**ACTIVITY:**
Begin at the line containing "(94, 413) = (64, 295): black" and retype each line through the end of the records exactly. Include nothing else and no pictures.

**SUPPLIED INFORMATION:**
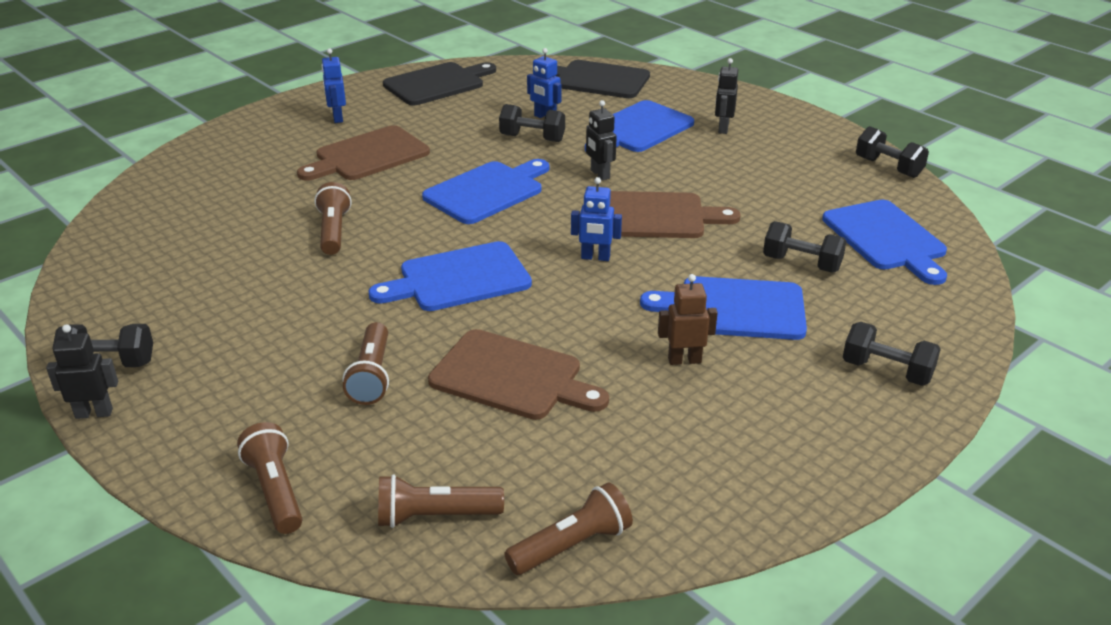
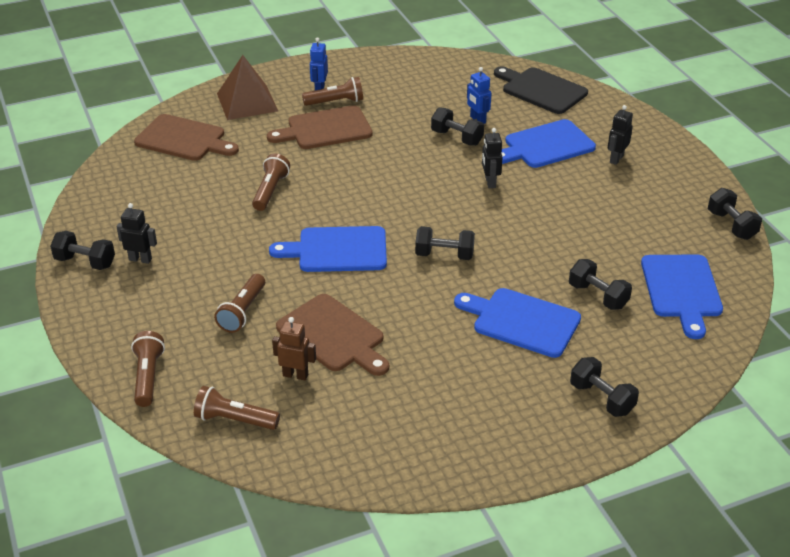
camera: 20 degrees right, 5 degrees up
(94, 413) = (64, 295): black robot -> black robot (140, 259)
(252, 144) = (247, 102): none -> brown pyramid
(437, 83) = (411, 70): black cutting board -> none
(487, 191) = (396, 180): blue cutting board -> none
(572, 545) = (308, 462): brown flashlight -> brown flashlight (335, 102)
(595, 257) = (444, 255): blue robot -> black dumbbell
(655, 216) = (511, 229): brown cutting board -> brown cutting board (184, 139)
(684, 360) = (459, 353): brown robot -> brown robot (295, 375)

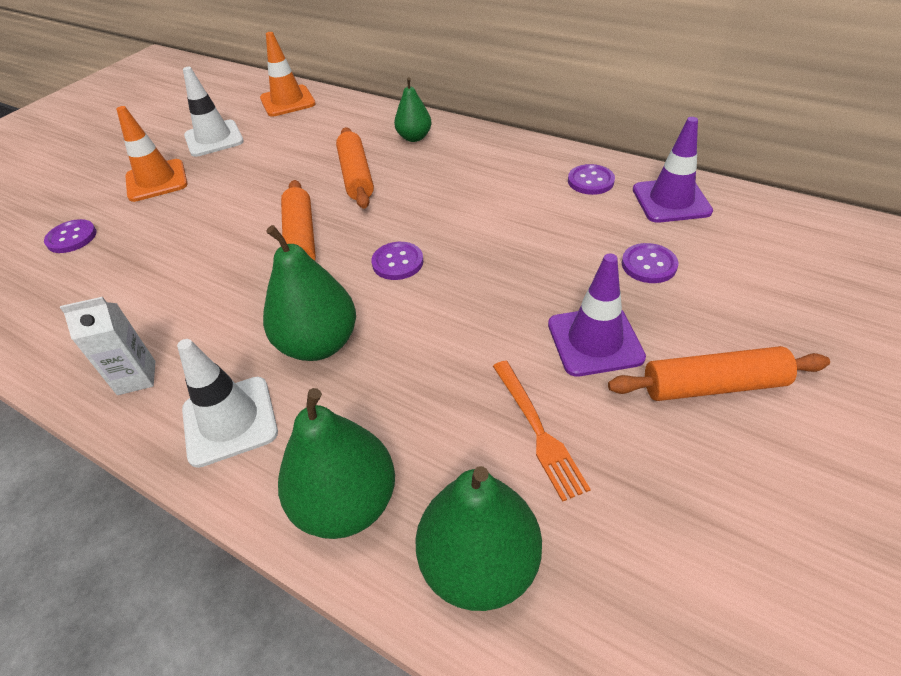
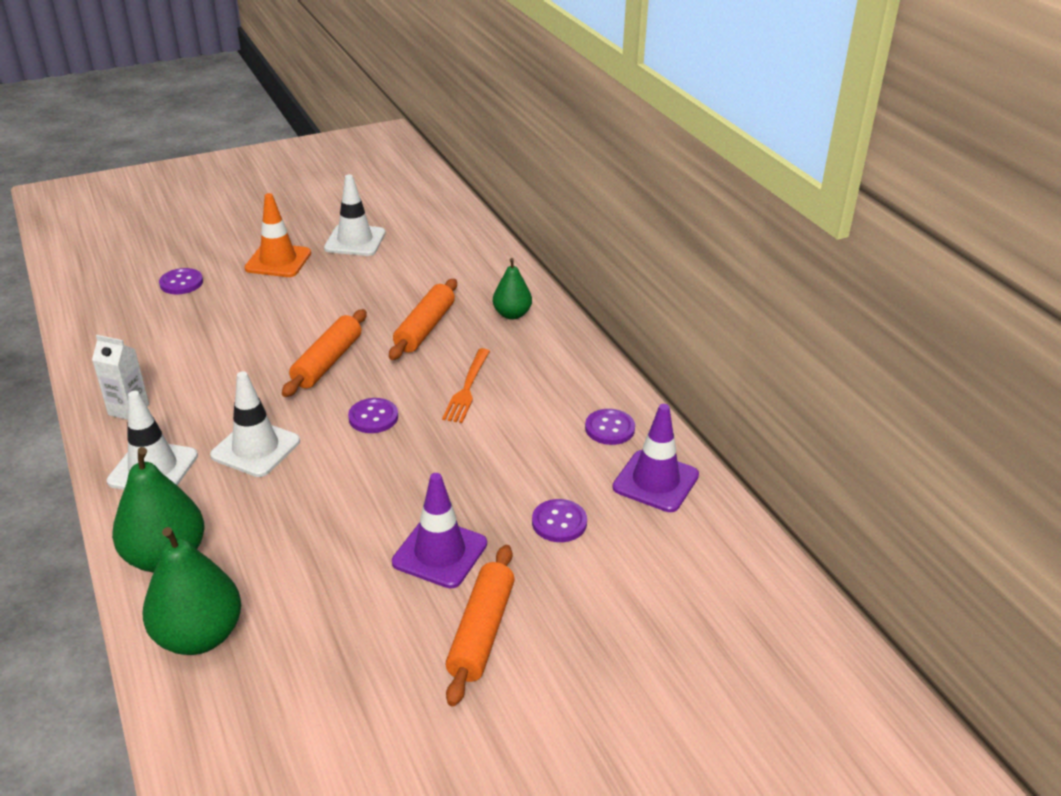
camera: 30 degrees right, 10 degrees down
(287, 101) = (449, 229): orange traffic cone -> none
(319, 344) = (255, 448): green pear -> white traffic cone
(537, 430) = (325, 586): orange fork -> orange fork (467, 388)
(713, 386) = (481, 632): orange rolling pin -> orange rolling pin turned 75 degrees clockwise

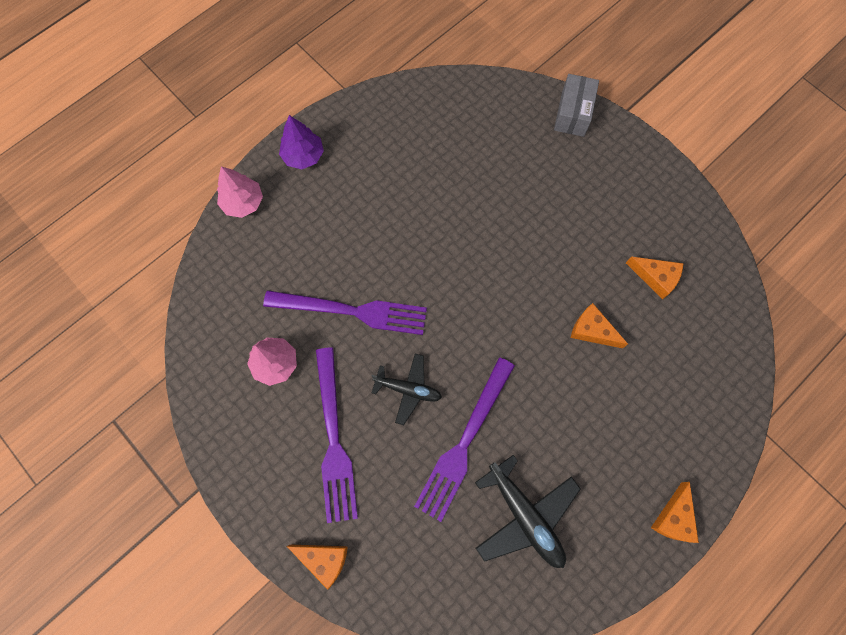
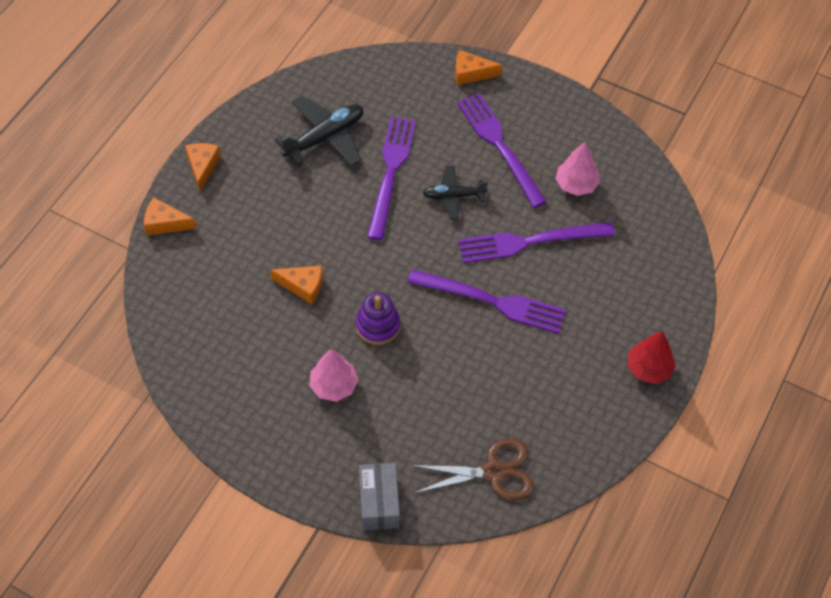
camera: 160 degrees right, 15 degrees down
(243, 202) = (682, 306): pink tree -> pink tree (333, 386)
(303, 156) = (649, 368): purple tree -> red tree
(413, 258) = (494, 302): none -> purple fork
(471, 110) = (493, 472): none -> brown scissors
(525, 515) = (325, 137): black plane -> black plane turned 105 degrees clockwise
(530, 267) = (378, 326): none -> purple stacking toy
(655, 277) = (251, 350): orange cheese -> orange cheese (165, 223)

**PROBLEM SOLUTION:**
(94, 413) = (64, 295): black robot -> black robot (140, 259)
(252, 144) = (247, 102): none -> brown pyramid
(437, 83) = (411, 70): black cutting board -> none
(487, 191) = (396, 180): blue cutting board -> none
(572, 545) = (308, 462): brown flashlight -> brown flashlight (335, 102)
(595, 257) = (444, 255): blue robot -> black dumbbell
(655, 216) = (511, 229): brown cutting board -> brown cutting board (184, 139)
(684, 360) = (459, 353): brown robot -> brown robot (295, 375)

camera: 30 degrees right, 10 degrees down
(287, 101) = (449, 229): orange traffic cone -> none
(319, 344) = (255, 448): green pear -> white traffic cone
(537, 430) = (325, 586): orange fork -> orange fork (467, 388)
(713, 386) = (481, 632): orange rolling pin -> orange rolling pin turned 75 degrees clockwise

camera: 160 degrees right, 15 degrees down
(243, 202) = (682, 306): pink tree -> pink tree (333, 386)
(303, 156) = (649, 368): purple tree -> red tree
(413, 258) = (494, 302): none -> purple fork
(471, 110) = (493, 472): none -> brown scissors
(525, 515) = (325, 137): black plane -> black plane turned 105 degrees clockwise
(530, 267) = (378, 326): none -> purple stacking toy
(655, 277) = (251, 350): orange cheese -> orange cheese (165, 223)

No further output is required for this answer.